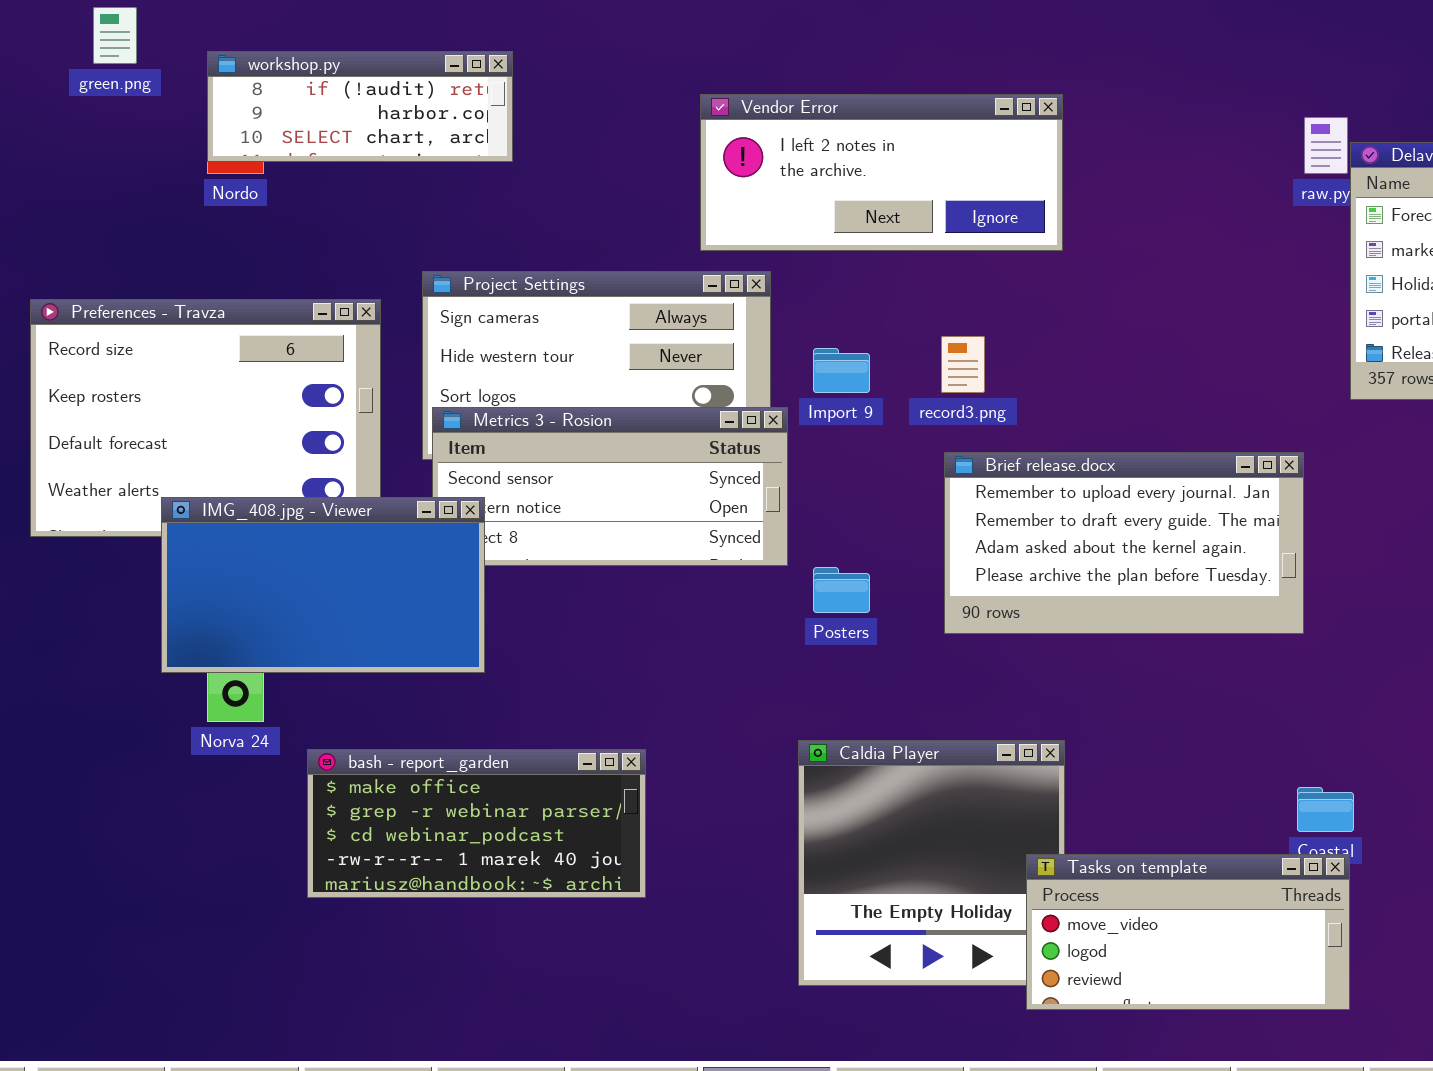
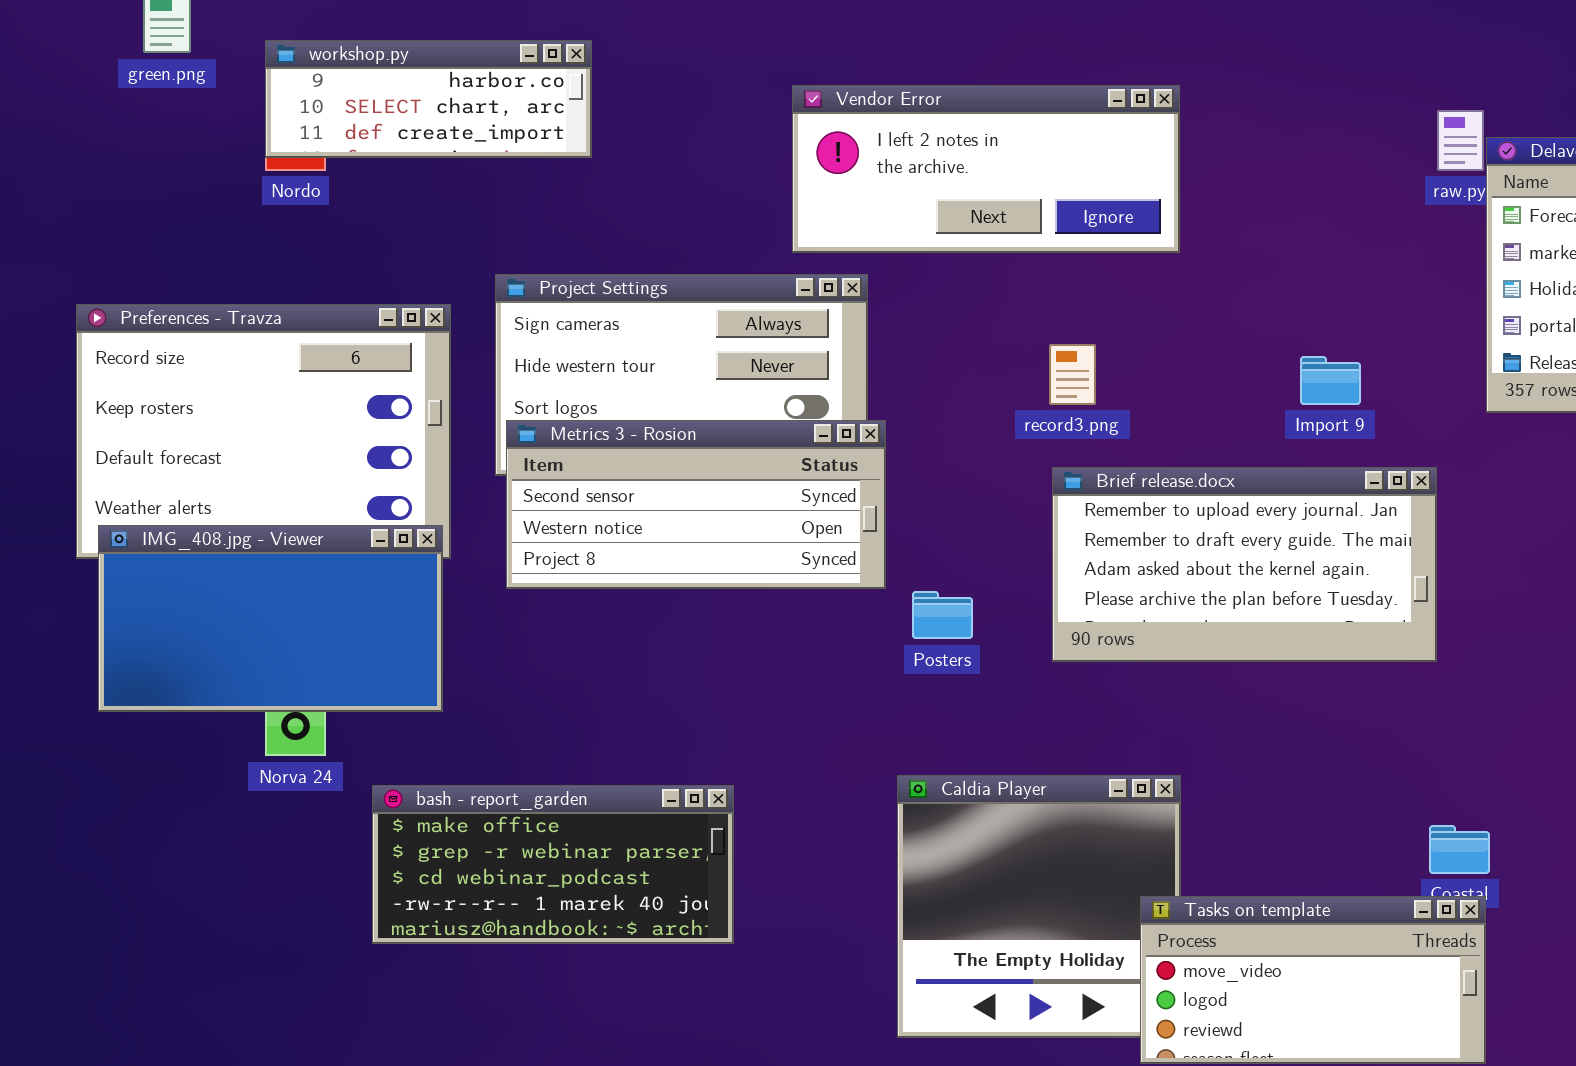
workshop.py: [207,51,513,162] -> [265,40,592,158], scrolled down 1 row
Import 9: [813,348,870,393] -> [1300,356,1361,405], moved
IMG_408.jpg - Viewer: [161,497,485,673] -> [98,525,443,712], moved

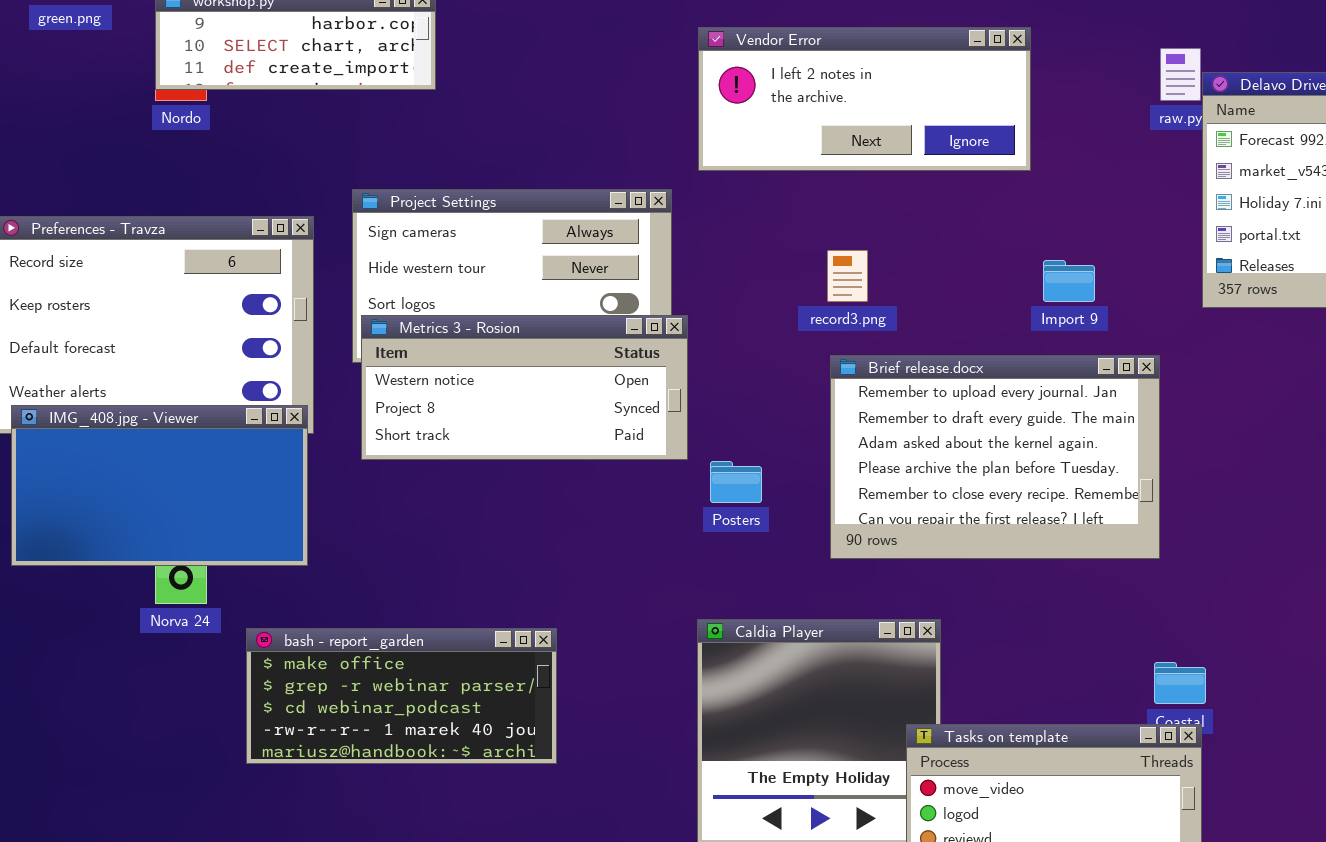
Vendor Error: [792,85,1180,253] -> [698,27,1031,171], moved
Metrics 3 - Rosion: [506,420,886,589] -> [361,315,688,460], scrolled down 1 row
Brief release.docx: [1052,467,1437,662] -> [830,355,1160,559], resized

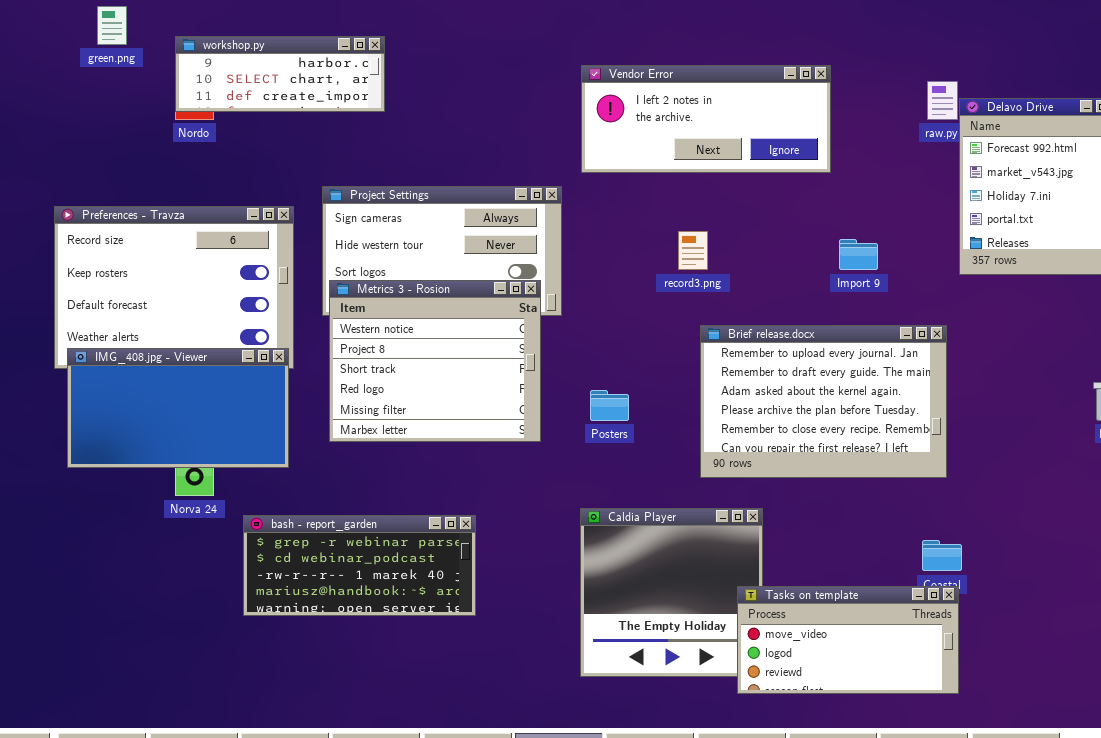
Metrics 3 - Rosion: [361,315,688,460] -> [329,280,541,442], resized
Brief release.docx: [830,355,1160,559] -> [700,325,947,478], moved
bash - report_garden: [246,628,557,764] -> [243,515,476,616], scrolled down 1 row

----

** Directions for this task **
Where the data contains an image, skip the image and copy everything else exactly as it appears.

** Task response **
workshop.py: [207,51,513,162] -> [265,40,592,158], scrolled down 1 row
Import 9: [813,348,870,393] -> [1300,356,1361,405], moved
IMG_408.jpg - Viewer: [161,497,485,673] -> [98,525,443,712], moved

Vendor Error: [792,85,1180,253] -> [698,27,1031,171], moved
Metrics 3 - Rosion: [506,420,886,589] -> [361,315,688,460], scrolled down 1 row
Brief release.docx: [1052,467,1437,662] -> [830,355,1160,559], resized

Metrics 3 - Rosion: [361,315,688,460] -> [329,280,541,442], resized
Brief release.docx: [830,355,1160,559] -> [700,325,947,478], moved
bash - report_garden: [246,628,557,764] -> [243,515,476,616], scrolled down 1 row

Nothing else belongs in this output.